(Image sequences with motion text)
--------
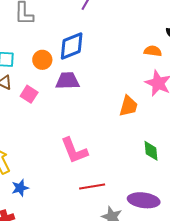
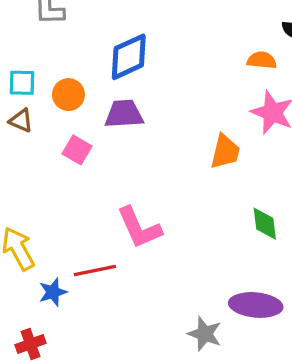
orange circle: (42, 60) -> (68, 95), moved
pink square: (29, 94) -> (77, 150), moved
red line: (92, 187) -> (95, 270), moved

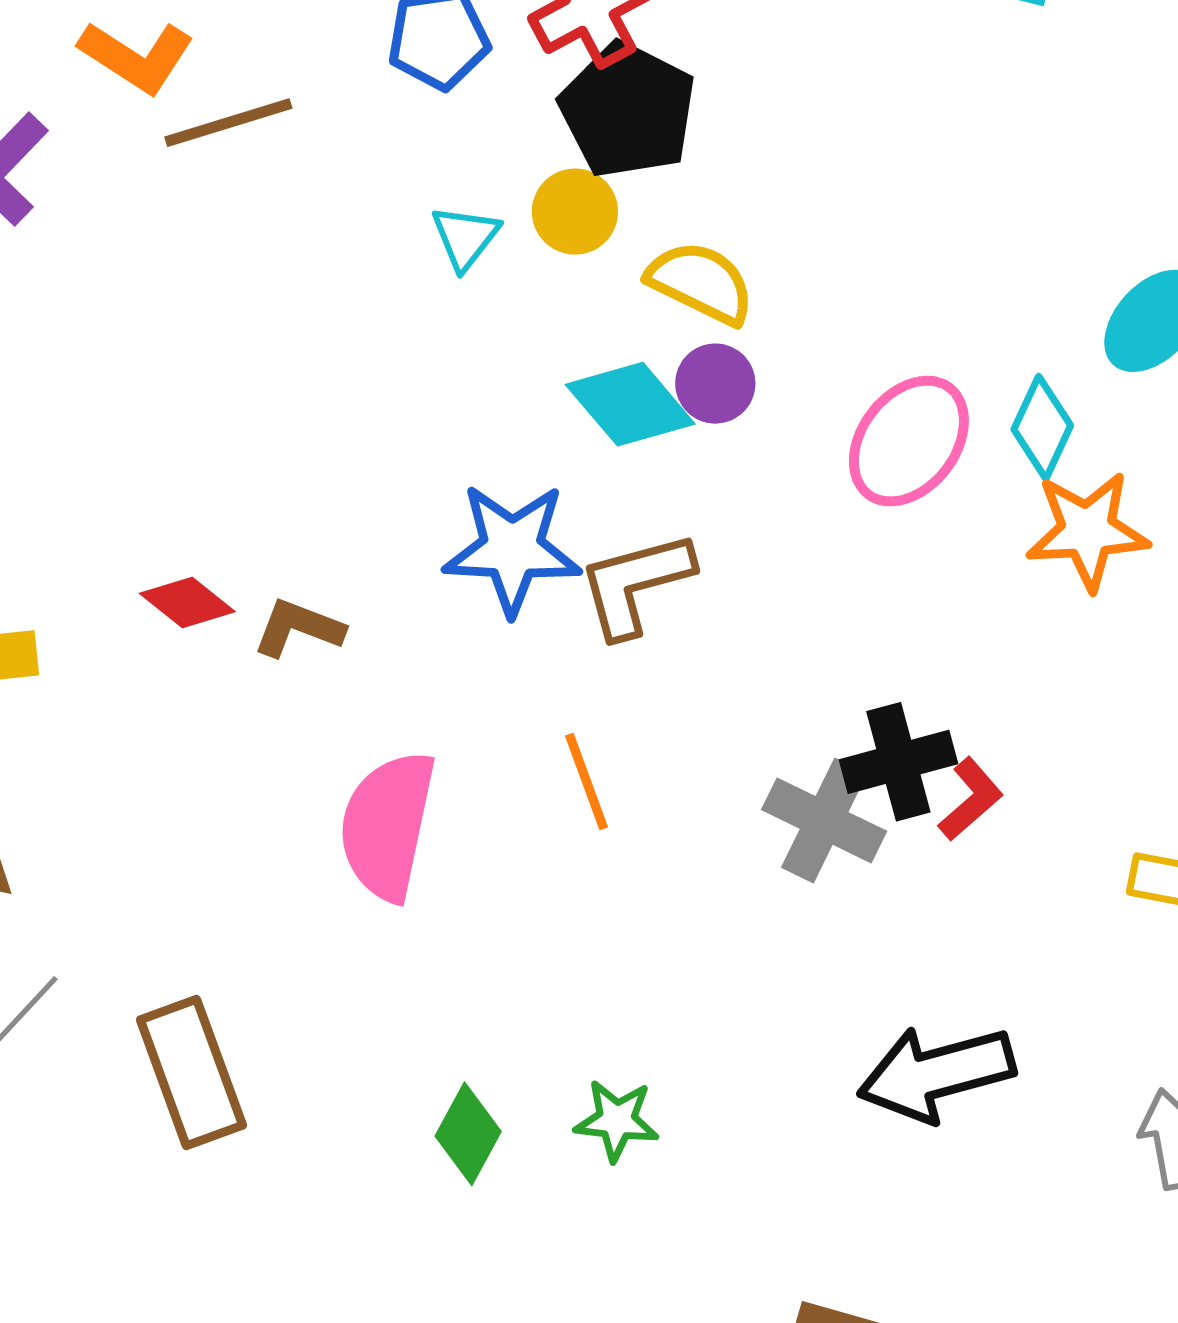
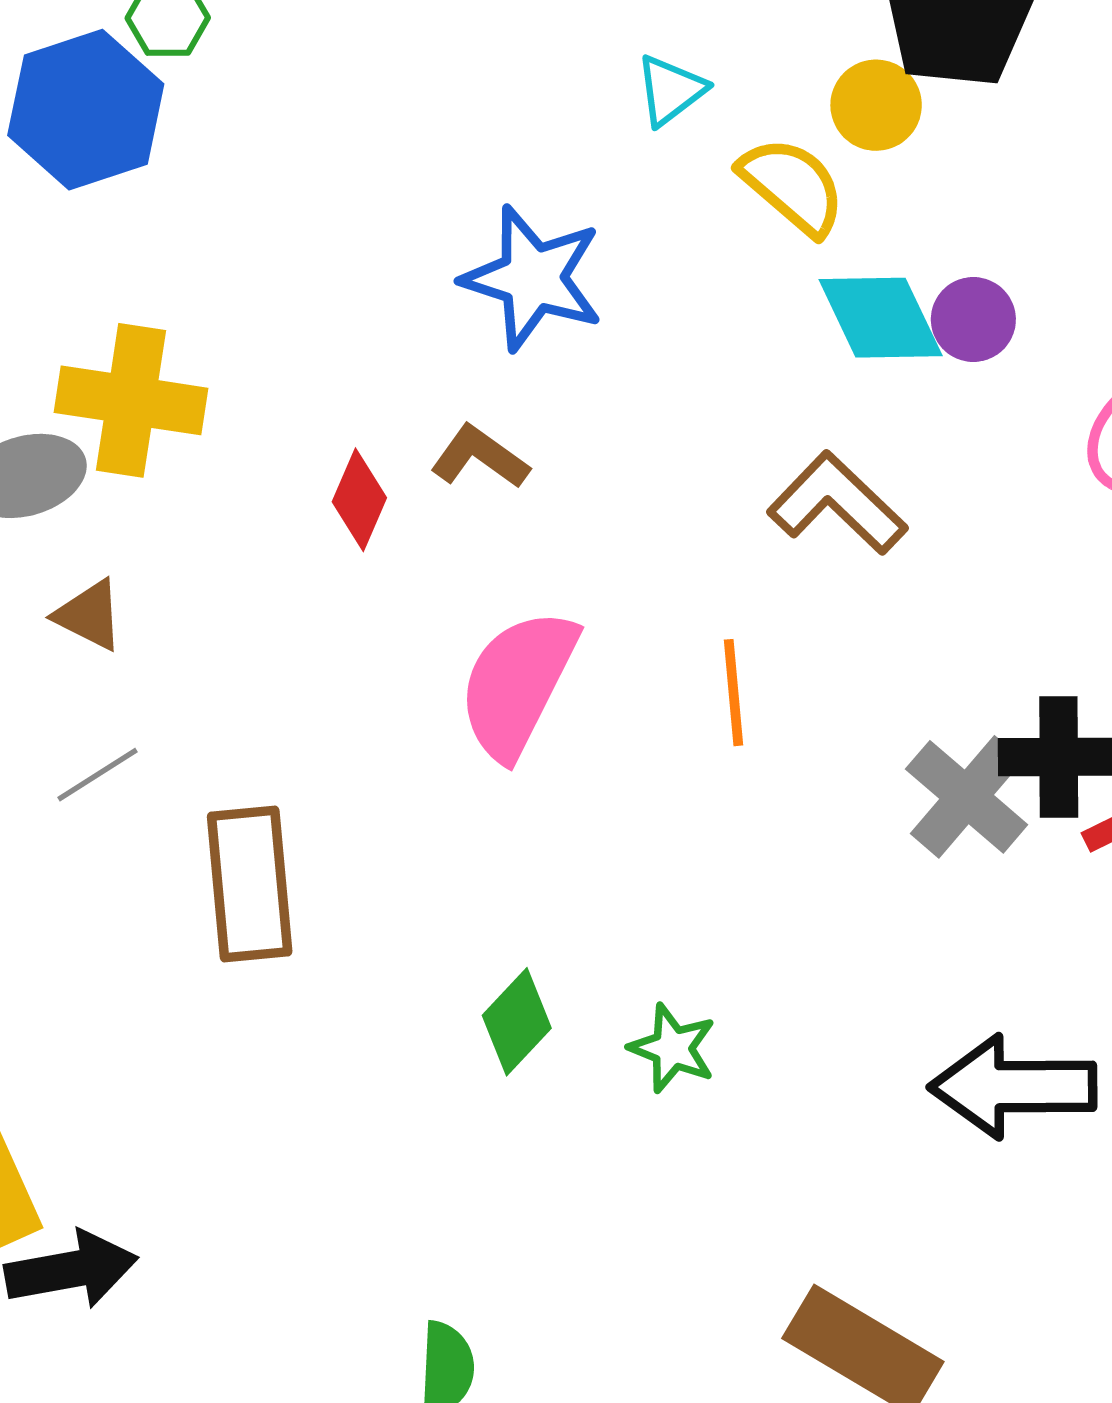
cyan triangle: (465, 237) -> (670, 90), moved
yellow semicircle: (701, 283) -> (792, 186), moved
blue star: (512, 549) -> (533, 278), moved
brown L-shape: (635, 584) -> (837, 503), turned 44
red diamond: (187, 602) -> (359, 500), moved, turned 60

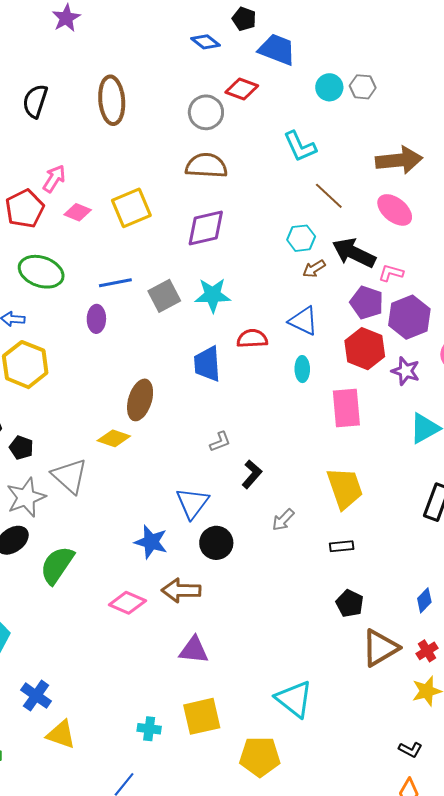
--------
PROBLEM DETAILS
Output the records above exactly, omitting the pictures.

WORKED SOLUTION
orange circle: (42, 60) -> (68, 95), moved
pink square: (29, 94) -> (77, 150), moved
red line: (92, 187) -> (95, 270), moved

cyan triangle: (465, 237) -> (670, 90), moved
yellow semicircle: (701, 283) -> (792, 186), moved
blue star: (512, 549) -> (533, 278), moved
brown L-shape: (635, 584) -> (837, 503), turned 44
red diamond: (187, 602) -> (359, 500), moved, turned 60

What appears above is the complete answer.